──────── Task input

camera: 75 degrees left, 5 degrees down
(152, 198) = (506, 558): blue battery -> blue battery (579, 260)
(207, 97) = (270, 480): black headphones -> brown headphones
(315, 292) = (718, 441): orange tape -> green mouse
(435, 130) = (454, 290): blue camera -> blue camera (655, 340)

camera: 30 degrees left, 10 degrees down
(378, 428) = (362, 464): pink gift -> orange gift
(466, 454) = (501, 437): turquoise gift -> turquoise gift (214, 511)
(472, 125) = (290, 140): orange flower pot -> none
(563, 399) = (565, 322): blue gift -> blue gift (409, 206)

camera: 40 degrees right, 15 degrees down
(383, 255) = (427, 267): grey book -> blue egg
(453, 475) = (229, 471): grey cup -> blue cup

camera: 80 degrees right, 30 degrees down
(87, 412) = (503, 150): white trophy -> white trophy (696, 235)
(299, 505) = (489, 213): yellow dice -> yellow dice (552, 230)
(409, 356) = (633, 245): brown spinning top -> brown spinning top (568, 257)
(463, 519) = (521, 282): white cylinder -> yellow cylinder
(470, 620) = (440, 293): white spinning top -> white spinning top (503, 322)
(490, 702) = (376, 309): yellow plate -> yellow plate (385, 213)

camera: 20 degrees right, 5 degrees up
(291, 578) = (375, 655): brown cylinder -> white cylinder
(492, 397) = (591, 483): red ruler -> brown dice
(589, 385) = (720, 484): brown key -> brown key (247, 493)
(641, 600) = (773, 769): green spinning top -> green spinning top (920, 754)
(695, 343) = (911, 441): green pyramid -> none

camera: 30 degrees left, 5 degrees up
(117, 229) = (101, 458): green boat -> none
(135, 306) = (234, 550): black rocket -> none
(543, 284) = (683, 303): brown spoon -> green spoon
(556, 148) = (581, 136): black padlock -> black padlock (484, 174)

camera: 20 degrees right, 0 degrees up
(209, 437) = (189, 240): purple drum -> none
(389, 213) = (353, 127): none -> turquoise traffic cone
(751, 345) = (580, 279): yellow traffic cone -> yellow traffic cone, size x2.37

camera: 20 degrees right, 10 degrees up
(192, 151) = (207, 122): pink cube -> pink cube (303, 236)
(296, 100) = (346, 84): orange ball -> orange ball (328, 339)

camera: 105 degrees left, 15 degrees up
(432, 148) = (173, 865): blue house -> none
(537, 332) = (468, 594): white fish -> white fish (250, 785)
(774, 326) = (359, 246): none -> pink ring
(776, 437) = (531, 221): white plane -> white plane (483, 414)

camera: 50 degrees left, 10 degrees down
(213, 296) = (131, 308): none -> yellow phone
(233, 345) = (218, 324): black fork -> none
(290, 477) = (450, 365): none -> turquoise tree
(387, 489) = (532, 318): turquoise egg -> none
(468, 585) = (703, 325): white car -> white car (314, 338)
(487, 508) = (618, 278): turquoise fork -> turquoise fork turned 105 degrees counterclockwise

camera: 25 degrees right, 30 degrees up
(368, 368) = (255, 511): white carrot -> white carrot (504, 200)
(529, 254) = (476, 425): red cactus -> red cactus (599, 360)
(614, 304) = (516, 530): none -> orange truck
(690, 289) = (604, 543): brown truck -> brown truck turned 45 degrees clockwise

────────────────

■ Your task ■
From the first line to the last, write out the data exactly.

■ Response box ■
camera: 75 degrees left, 5 degrees down
(152, 198) = (506, 558): blue battery -> blue battery (579, 260)
(207, 97) = (270, 480): black headphones -> brown headphones
(315, 292) = (718, 441): orange tape -> green mouse
(435, 130) = (454, 290): blue camera -> blue camera (655, 340)

camera: 30 degrees left, 10 degrees down
(378, 428) = (362, 464): pink gift -> orange gift
(466, 454) = (501, 437): turquoise gift -> turquoise gift (214, 511)
(472, 125) = (290, 140): orange flower pot -> none
(563, 399) = (565, 322): blue gift -> blue gift (409, 206)

camera: 40 degrees right, 15 degrees down
(383, 255) = (427, 267): grey book -> blue egg
(453, 475) = (229, 471): grey cup -> blue cup

camera: 80 degrees right, 30 degrees down
(87, 412) = (503, 150): white trophy -> white trophy (696, 235)
(299, 505) = (489, 213): yellow dice -> yellow dice (552, 230)
(409, 356) = (633, 245): brown spinning top -> brown spinning top (568, 257)
(463, 519) = (521, 282): white cylinder -> yellow cylinder
(470, 620) = (440, 293): white spinning top -> white spinning top (503, 322)
(490, 702) = (376, 309): yellow plate -> yellow plate (385, 213)

camera: 20 degrees right, 5 degrees up
(291, 578) = (375, 655): brown cylinder -> white cylinder
(492, 397) = (591, 483): red ruler -> brown dice
(589, 385) = (720, 484): brown key -> brown key (247, 493)
(641, 600) = (773, 769): green spinning top -> green spinning top (920, 754)
(695, 343) = (911, 441): green pyramid -> none

camera: 30 degrees left, 5 degrees up
(117, 229) = (101, 458): green boat -> none
(135, 306) = (234, 550): black rocket -> none
(543, 284) = (683, 303): brown spoon -> green spoon
(556, 148) = (581, 136): black padlock -> black padlock (484, 174)

camera: 20 degrees right, 0 degrees up
(209, 437) = (189, 240): purple drum -> none
(389, 213) = (353, 127): none -> turquoise traffic cone
(751, 345) = (580, 279): yellow traffic cone -> yellow traffic cone, size x2.37

camera: 20 degrees right, 10 degrees up
(192, 151) = (207, 122): pink cube -> pink cube (303, 236)
(296, 100) = (346, 84): orange ball -> orange ball (328, 339)

camera: 105 degrees left, 15 degrees up
(432, 148) = (173, 865): blue house -> none
(537, 332) = (468, 594): white fish -> white fish (250, 785)
(774, 326) = (359, 246): none -> pink ring
(776, 437) = (531, 221): white plane -> white plane (483, 414)

camera: 50 degrees left, 10 degrees down
(213, 296) = (131, 308): none -> yellow phone
(233, 345) = (218, 324): black fork -> none
(290, 477) = (450, 365): none -> turquoise tree
(387, 489) = (532, 318): turquoise egg -> none
(468, 585) = (703, 325): white car -> white car (314, 338)
(487, 508) = (618, 278): turquoise fork -> turquoise fork turned 105 degrees counterclockwise

camera: 25 degrees right, 30 degrees up
(368, 368) = (255, 511): white carrot -> white carrot (504, 200)
(529, 254) = (476, 425): red cactus -> red cactus (599, 360)
(614, 304) = (516, 530): none -> orange truck
(690, 289) = (604, 543): brown truck -> brown truck turned 45 degrees clockwise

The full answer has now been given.